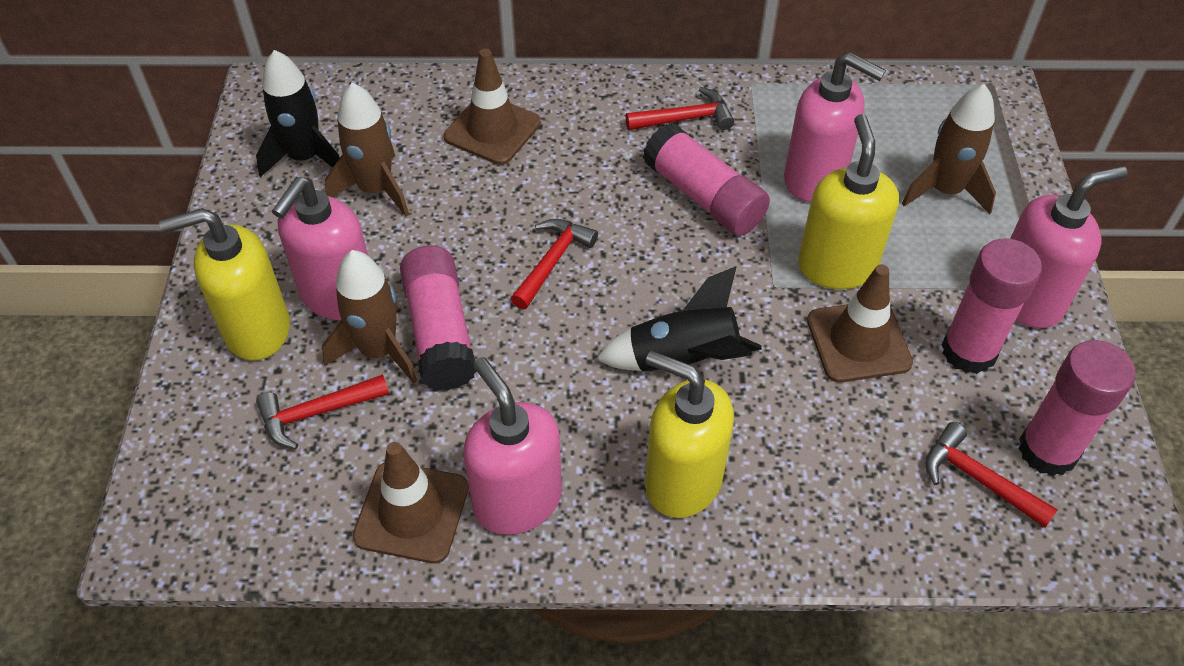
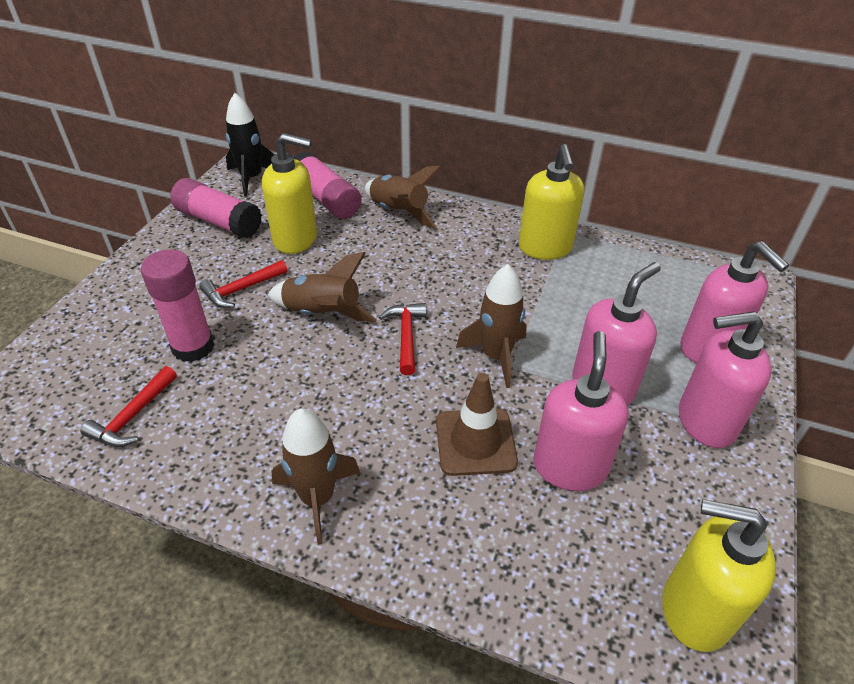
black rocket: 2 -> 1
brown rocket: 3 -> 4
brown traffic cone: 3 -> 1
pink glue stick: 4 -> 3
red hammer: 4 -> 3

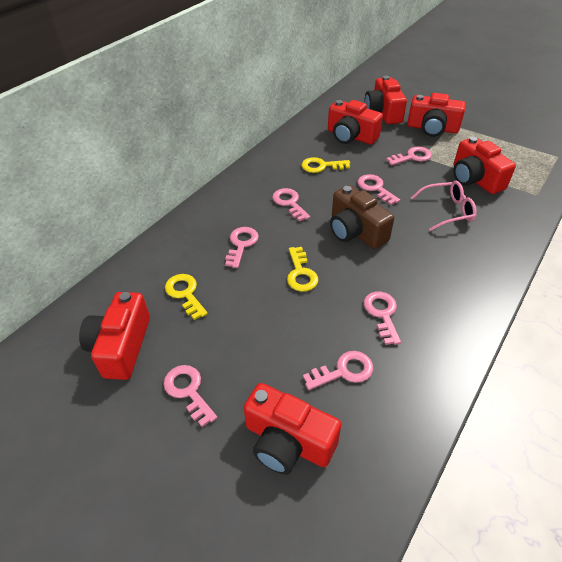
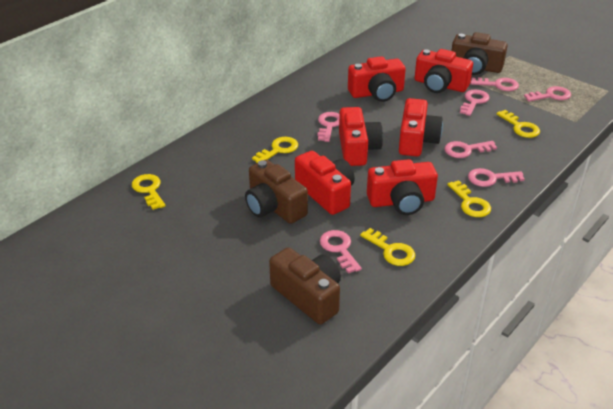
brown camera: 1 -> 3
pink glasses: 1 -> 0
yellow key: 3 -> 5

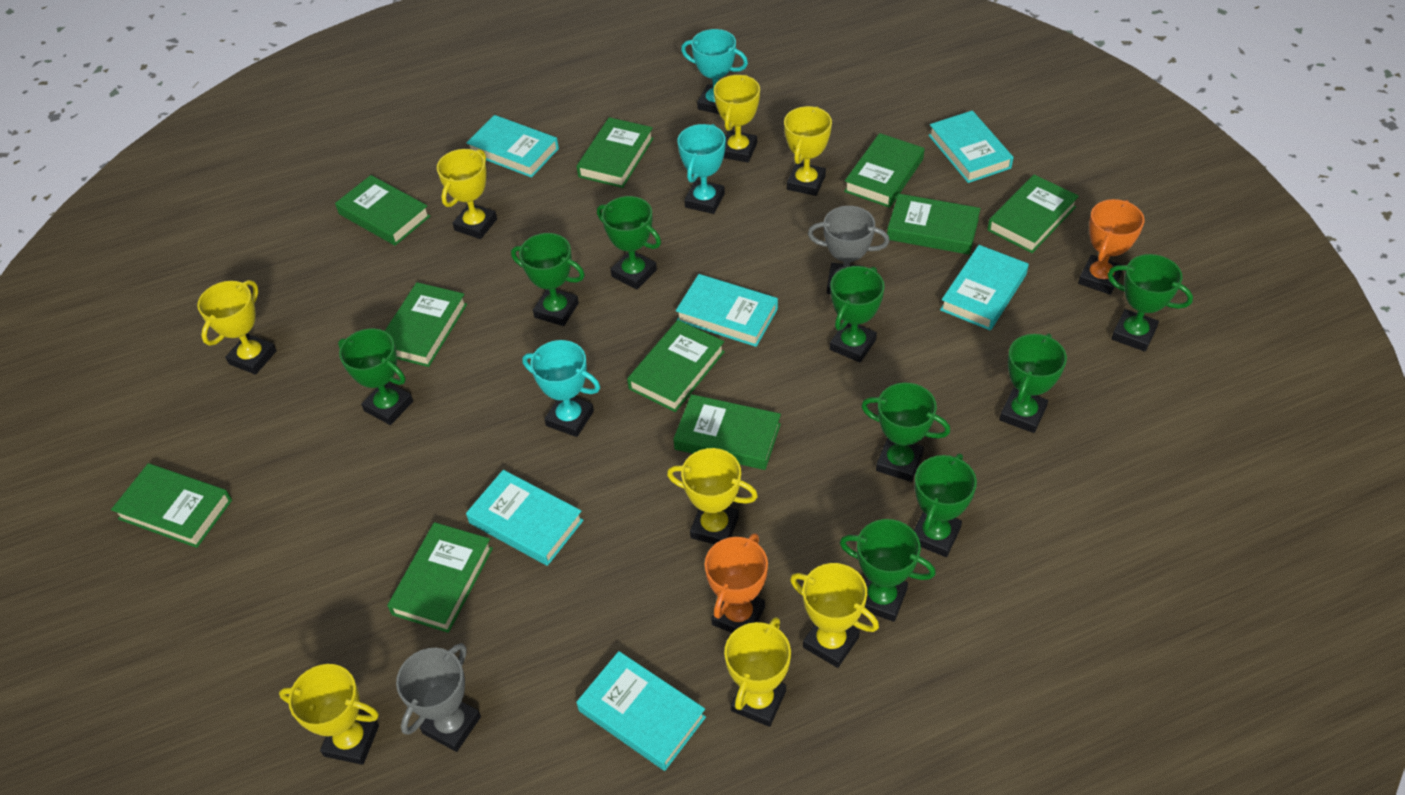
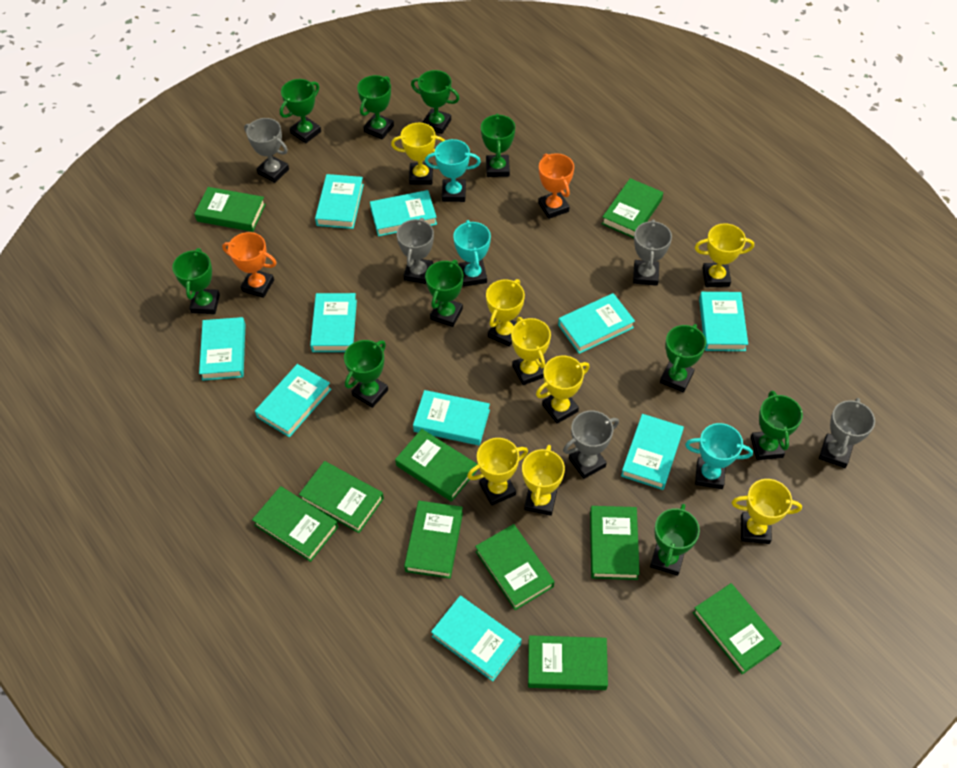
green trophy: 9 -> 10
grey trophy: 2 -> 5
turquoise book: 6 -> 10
#####
▸ **Activity**: Copy out each line of the material that holds the word "brown".

▸ **Response to the task**:
brown rocket: 3 -> 4
brown traffic cone: 3 -> 1
brown camera: 1 -> 3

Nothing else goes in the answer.